____ DATA FOR THE TASK
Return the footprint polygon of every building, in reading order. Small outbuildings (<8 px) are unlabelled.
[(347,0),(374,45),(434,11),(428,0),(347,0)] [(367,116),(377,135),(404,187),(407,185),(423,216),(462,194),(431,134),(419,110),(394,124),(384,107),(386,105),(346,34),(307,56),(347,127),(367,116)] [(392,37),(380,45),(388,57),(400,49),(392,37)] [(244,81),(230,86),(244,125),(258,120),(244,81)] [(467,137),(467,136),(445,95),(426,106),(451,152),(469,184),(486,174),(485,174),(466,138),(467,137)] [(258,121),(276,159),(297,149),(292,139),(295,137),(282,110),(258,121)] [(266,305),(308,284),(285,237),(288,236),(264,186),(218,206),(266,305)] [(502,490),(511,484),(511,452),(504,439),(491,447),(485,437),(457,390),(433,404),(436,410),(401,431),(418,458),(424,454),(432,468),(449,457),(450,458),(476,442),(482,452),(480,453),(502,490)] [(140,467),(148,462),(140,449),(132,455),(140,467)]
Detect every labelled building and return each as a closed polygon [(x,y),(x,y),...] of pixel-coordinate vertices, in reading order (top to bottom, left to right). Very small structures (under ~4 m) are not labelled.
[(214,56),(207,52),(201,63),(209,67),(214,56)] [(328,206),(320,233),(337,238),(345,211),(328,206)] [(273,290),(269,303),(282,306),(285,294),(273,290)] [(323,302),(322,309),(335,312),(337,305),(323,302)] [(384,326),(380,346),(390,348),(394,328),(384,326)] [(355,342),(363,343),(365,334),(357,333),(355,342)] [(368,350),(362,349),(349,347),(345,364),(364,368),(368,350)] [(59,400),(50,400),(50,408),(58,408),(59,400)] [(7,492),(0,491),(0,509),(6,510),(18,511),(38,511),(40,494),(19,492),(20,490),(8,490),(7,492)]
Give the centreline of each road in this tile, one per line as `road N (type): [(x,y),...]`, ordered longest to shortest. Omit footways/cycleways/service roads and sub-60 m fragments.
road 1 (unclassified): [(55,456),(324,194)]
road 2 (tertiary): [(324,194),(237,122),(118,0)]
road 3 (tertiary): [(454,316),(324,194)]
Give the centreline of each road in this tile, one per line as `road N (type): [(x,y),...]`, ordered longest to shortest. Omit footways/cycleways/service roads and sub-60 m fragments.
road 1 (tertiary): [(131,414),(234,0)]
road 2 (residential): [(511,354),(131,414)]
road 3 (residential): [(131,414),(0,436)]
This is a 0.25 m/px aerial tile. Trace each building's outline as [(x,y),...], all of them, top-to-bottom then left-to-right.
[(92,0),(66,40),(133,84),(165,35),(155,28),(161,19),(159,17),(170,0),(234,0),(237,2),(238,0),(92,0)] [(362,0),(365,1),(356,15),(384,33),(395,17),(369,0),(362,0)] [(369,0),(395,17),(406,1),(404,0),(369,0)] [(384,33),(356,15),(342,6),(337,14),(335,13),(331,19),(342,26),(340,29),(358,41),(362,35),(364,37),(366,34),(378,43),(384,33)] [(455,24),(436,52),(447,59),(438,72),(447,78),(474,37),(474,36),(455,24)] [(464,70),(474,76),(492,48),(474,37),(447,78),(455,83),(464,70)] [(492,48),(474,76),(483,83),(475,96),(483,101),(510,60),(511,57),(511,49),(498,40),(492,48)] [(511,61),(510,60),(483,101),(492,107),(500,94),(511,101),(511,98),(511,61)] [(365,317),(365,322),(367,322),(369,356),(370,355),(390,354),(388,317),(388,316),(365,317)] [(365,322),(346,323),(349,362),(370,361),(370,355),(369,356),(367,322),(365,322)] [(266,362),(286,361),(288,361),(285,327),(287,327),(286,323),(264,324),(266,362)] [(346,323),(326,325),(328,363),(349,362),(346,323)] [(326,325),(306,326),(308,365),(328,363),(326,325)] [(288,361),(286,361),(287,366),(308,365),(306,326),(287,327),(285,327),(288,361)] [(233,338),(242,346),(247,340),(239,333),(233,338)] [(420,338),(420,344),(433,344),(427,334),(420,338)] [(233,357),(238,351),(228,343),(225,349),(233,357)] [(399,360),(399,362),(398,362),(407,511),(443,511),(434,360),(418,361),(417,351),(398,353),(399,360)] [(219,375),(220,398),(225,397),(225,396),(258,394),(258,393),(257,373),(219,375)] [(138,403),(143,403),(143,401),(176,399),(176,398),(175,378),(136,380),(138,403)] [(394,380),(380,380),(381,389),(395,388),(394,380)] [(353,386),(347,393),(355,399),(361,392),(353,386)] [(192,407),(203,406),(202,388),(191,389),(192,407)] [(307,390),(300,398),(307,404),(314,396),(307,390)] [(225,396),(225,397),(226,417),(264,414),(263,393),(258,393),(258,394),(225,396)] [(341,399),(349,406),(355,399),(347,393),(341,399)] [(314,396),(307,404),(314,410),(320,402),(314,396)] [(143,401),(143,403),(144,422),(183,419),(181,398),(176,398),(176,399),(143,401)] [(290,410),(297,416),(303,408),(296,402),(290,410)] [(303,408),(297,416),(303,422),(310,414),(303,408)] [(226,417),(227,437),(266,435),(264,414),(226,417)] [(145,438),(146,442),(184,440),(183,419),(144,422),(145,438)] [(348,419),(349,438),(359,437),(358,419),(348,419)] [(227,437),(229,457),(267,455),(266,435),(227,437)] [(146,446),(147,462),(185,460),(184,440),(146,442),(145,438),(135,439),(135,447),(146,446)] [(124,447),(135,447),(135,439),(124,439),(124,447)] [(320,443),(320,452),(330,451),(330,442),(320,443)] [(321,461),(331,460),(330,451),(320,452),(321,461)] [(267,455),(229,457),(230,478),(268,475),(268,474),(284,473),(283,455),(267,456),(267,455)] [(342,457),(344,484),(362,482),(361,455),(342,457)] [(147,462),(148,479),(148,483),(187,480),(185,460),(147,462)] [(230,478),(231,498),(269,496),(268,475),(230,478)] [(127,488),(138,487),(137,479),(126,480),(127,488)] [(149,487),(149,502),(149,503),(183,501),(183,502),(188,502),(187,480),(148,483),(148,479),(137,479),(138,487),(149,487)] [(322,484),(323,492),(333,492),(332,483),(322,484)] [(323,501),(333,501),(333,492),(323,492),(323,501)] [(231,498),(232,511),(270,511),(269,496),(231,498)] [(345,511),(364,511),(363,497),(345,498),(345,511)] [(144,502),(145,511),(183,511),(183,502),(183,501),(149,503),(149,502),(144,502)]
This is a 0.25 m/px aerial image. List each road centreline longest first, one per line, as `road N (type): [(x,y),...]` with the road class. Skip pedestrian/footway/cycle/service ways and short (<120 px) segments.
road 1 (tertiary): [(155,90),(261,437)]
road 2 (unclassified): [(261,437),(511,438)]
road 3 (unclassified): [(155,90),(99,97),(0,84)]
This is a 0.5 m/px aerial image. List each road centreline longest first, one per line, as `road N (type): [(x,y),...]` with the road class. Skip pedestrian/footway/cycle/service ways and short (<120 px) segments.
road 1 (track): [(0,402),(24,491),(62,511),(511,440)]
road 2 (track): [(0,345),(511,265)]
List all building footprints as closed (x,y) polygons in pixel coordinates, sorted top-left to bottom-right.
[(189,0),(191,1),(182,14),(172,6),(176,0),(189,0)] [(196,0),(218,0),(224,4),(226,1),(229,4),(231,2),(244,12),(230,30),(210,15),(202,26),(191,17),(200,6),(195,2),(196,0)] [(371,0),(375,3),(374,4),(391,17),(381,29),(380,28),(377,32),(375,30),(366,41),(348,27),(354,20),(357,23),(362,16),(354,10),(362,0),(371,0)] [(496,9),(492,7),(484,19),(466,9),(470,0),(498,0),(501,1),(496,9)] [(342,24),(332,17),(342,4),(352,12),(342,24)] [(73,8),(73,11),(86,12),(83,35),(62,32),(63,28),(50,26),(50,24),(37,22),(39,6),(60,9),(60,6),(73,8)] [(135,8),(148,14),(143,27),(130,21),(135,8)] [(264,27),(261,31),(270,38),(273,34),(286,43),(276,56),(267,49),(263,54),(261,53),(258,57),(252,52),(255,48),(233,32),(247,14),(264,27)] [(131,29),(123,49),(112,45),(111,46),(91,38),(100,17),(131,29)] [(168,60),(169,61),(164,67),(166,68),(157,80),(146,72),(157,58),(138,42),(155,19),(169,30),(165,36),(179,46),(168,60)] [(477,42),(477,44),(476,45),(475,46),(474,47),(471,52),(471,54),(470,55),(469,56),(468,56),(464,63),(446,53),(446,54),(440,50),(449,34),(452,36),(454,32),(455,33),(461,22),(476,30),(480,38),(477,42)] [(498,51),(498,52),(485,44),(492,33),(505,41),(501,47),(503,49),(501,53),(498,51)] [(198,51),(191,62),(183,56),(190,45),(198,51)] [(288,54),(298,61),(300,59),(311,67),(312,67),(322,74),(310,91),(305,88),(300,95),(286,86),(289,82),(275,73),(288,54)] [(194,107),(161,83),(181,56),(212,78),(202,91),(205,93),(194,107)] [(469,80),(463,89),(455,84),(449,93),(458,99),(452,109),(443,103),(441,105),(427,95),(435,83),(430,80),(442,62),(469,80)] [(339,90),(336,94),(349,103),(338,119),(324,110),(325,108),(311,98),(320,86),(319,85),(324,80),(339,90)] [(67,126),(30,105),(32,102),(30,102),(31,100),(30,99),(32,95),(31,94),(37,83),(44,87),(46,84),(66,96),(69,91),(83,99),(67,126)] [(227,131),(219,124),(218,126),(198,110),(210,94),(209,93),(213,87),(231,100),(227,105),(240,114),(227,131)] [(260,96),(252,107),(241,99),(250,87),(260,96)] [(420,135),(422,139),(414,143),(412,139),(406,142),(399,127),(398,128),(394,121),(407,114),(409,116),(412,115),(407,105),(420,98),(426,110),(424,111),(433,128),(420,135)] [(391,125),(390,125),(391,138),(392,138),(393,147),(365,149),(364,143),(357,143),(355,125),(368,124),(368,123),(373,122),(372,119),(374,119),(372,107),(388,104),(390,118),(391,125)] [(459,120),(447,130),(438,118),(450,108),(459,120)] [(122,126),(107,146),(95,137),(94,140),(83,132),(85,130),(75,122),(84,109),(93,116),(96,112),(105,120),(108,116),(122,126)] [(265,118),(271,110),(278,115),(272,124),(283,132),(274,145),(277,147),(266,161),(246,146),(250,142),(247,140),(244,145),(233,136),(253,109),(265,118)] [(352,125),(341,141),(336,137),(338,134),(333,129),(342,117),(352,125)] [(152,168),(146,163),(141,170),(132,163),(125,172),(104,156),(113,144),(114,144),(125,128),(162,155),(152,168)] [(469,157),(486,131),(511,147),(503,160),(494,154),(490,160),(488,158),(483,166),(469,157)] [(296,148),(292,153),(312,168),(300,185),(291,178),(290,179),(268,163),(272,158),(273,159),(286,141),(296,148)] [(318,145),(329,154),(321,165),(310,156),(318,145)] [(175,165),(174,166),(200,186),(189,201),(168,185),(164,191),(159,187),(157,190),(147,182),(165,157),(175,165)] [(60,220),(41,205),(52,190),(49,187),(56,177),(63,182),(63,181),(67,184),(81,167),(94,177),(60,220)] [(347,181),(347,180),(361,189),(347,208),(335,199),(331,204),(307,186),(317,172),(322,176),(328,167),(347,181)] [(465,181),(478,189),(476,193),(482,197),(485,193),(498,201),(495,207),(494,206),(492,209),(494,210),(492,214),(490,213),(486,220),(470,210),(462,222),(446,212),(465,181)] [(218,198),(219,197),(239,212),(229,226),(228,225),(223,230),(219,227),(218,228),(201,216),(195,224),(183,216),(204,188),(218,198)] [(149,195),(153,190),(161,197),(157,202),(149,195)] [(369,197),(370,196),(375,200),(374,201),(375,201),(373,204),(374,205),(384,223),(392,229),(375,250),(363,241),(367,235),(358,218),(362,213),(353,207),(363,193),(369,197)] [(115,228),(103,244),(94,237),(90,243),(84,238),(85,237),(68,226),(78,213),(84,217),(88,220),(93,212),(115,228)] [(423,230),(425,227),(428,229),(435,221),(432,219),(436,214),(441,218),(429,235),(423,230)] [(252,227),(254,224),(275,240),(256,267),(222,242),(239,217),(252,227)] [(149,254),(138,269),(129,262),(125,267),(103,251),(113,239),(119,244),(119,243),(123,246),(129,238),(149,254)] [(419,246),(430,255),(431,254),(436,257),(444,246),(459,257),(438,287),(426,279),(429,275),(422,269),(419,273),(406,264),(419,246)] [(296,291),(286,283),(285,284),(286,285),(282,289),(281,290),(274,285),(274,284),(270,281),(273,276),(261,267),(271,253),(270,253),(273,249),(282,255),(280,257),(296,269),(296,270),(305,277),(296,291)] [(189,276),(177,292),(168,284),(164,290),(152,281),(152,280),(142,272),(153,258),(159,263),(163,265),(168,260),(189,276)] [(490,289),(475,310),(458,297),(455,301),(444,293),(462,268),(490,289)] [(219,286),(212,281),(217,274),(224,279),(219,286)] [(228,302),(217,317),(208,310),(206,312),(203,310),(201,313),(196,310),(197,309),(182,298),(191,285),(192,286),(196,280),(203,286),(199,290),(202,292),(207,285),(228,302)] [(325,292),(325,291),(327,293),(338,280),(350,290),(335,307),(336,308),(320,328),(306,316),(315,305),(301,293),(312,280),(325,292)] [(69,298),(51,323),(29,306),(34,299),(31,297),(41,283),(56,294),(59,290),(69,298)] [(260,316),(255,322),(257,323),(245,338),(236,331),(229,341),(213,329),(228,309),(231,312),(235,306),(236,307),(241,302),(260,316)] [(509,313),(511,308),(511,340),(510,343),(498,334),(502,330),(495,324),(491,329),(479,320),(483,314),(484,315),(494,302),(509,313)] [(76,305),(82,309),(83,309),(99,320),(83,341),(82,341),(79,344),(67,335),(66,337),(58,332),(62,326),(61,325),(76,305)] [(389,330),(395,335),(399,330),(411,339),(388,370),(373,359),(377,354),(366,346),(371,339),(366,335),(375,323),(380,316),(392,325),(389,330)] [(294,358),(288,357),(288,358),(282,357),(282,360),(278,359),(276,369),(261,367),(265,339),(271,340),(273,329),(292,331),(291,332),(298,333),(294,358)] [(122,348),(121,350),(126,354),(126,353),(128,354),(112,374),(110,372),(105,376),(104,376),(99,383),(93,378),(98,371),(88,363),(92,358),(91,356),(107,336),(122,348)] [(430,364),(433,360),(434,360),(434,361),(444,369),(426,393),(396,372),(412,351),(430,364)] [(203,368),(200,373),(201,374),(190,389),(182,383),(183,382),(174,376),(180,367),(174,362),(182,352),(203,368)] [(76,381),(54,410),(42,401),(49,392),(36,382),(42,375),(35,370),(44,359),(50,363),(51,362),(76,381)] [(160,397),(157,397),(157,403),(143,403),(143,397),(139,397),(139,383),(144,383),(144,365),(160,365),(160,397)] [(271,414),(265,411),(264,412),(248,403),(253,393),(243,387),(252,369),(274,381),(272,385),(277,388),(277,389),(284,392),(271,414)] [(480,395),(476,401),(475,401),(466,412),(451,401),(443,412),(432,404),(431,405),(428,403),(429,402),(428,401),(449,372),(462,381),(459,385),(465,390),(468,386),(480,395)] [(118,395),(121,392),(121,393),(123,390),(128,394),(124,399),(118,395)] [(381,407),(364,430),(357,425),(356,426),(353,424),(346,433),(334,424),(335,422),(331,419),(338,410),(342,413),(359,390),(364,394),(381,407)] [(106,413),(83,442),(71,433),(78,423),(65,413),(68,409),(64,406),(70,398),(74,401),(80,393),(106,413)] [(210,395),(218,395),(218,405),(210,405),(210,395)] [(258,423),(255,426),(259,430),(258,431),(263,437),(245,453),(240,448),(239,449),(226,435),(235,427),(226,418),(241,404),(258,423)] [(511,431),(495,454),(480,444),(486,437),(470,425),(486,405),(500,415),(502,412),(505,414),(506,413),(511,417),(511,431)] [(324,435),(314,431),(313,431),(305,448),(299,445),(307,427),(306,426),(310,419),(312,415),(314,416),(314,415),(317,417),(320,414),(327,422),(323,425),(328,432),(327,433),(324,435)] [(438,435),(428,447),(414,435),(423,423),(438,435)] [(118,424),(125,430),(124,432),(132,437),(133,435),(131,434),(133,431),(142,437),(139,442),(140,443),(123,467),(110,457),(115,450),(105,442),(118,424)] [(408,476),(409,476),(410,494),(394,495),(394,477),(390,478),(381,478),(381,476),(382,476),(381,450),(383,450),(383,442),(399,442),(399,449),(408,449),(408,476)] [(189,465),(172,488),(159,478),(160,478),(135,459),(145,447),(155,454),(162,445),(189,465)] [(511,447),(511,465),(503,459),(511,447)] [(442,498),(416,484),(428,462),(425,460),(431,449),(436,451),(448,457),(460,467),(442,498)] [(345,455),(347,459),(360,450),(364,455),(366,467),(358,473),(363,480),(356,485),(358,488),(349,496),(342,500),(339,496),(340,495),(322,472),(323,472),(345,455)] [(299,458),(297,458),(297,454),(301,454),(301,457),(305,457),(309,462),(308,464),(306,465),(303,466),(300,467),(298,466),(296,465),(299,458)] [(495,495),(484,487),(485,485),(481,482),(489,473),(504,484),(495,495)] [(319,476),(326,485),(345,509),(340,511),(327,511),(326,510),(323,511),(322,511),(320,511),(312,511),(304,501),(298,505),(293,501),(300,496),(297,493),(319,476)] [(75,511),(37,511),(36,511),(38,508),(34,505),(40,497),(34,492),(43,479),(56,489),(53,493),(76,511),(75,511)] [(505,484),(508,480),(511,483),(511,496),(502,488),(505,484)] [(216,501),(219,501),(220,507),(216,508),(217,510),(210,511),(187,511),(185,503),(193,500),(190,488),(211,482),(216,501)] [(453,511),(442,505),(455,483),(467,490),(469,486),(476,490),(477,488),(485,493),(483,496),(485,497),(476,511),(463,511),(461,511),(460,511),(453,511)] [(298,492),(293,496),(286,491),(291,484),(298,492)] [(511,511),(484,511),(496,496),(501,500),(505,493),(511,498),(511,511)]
________
> _EXERCISE BRIEF_
Copy out the lines of the items unchanged, from the start of the items through the line containing "Detect every labelled", including both ends.

> _EXERCISE SOLUTION_
Return the footprint polygon of every building, in reading order. Small outbuildings (<8 px) are unlabelled.
[(347,0),(374,45),(434,11),(428,0),(347,0)] [(367,116),(377,135),(404,187),(407,185),(423,216),(462,194),(431,134),(419,110),(394,124),(384,107),(386,105),(346,34),(307,56),(347,127),(367,116)] [(392,37),(380,45),(388,57),(400,49),(392,37)] [(244,81),(230,86),(244,125),(258,120),(244,81)] [(467,137),(467,136),(445,95),(426,106),(451,152),(469,184),(486,174),(485,174),(466,138),(467,137)] [(258,121),(276,159),(297,149),(292,139),(295,137),(282,110),(258,121)] [(266,305),(308,284),(285,237),(288,236),(264,186),(218,206),(266,305)] [(502,490),(511,484),(511,452),(504,439),(491,447),(485,437),(457,390),(433,404),(436,410),(401,431),(418,458),(424,454),(432,468),(449,457),(450,458),(476,442),(482,452),(480,453),(502,490)] [(140,467),(148,462),(140,449),(132,455),(140,467)]
Detect every labelled building and return each as a closed polygon [(x,y),(x,y),...] of pixel-coordinate vertices, in reading order (top to bottom, left to right). Very small structures (under ~4 m) are not labelled.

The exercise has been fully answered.